◆ **WORK ITEM**
Write out everything in the records exactly, apart from the pictures.

▬▬▬

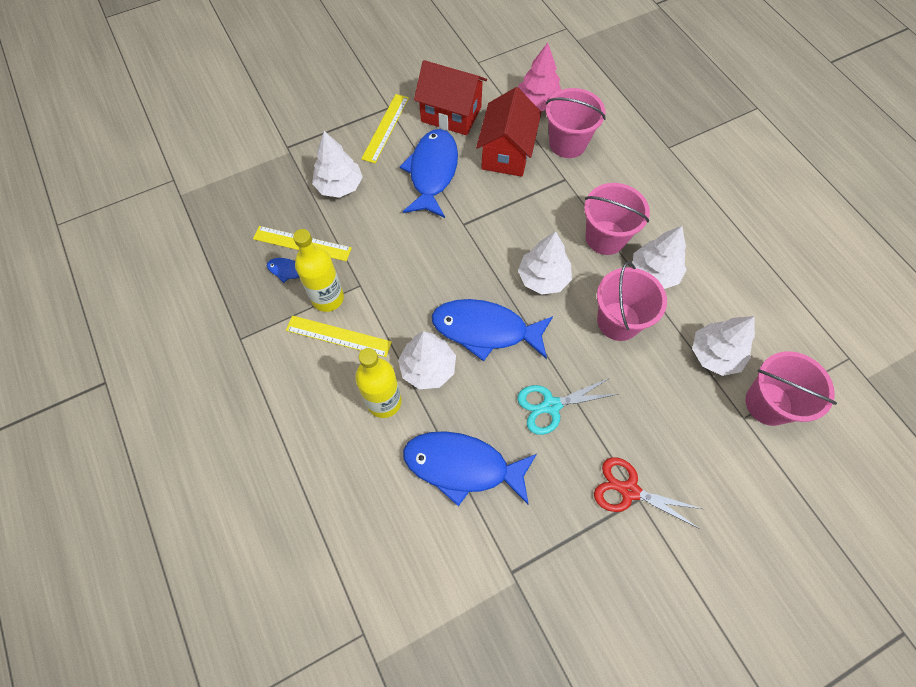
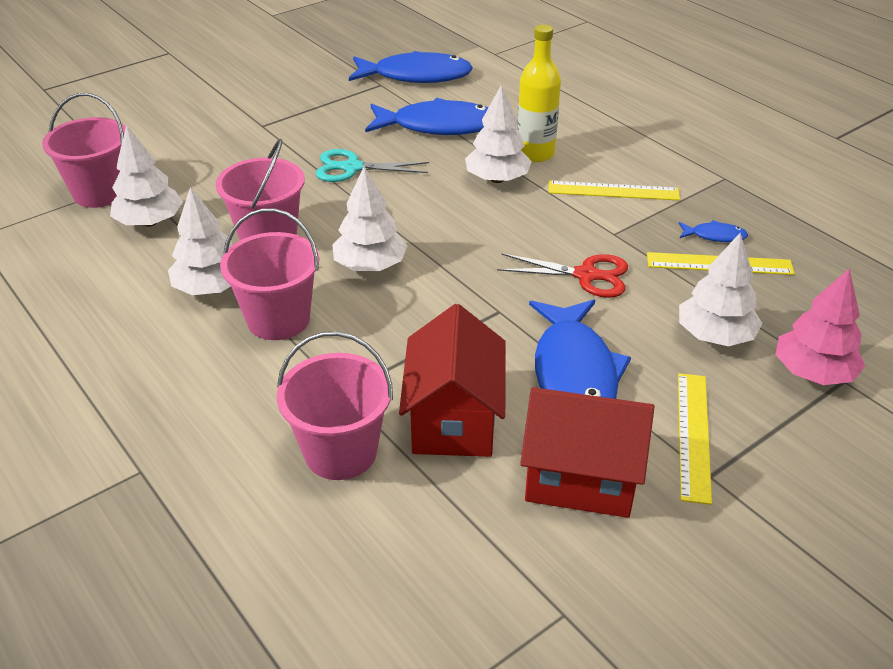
camera: 170 degrees right, 25 degrees down
(328, 298) = (647, 218): yellow bottle -> none
(485, 330) = (438, 213): blue fish -> blue fish (416, 76)
(538, 103) = (407, 527): pink tree -> pink tree (813, 373)
(551, 406) = (352, 168): turquoise scissors -> turquoise scissors turned 150 degrees counterclockwise
(629, 490) = (271, 129): red scissors -> red scissors (586, 275)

▬▬▬

◆ **WRITTEN SOLUTION**
camera: 170 degrees right, 25 degrees down
(328, 298) = (647, 218): yellow bottle -> none
(485, 330) = (438, 213): blue fish -> blue fish (416, 76)
(538, 103) = (407, 527): pink tree -> pink tree (813, 373)
(551, 406) = (352, 168): turquoise scissors -> turquoise scissors turned 150 degrees counterclockwise
(629, 490) = (271, 129): red scissors -> red scissors (586, 275)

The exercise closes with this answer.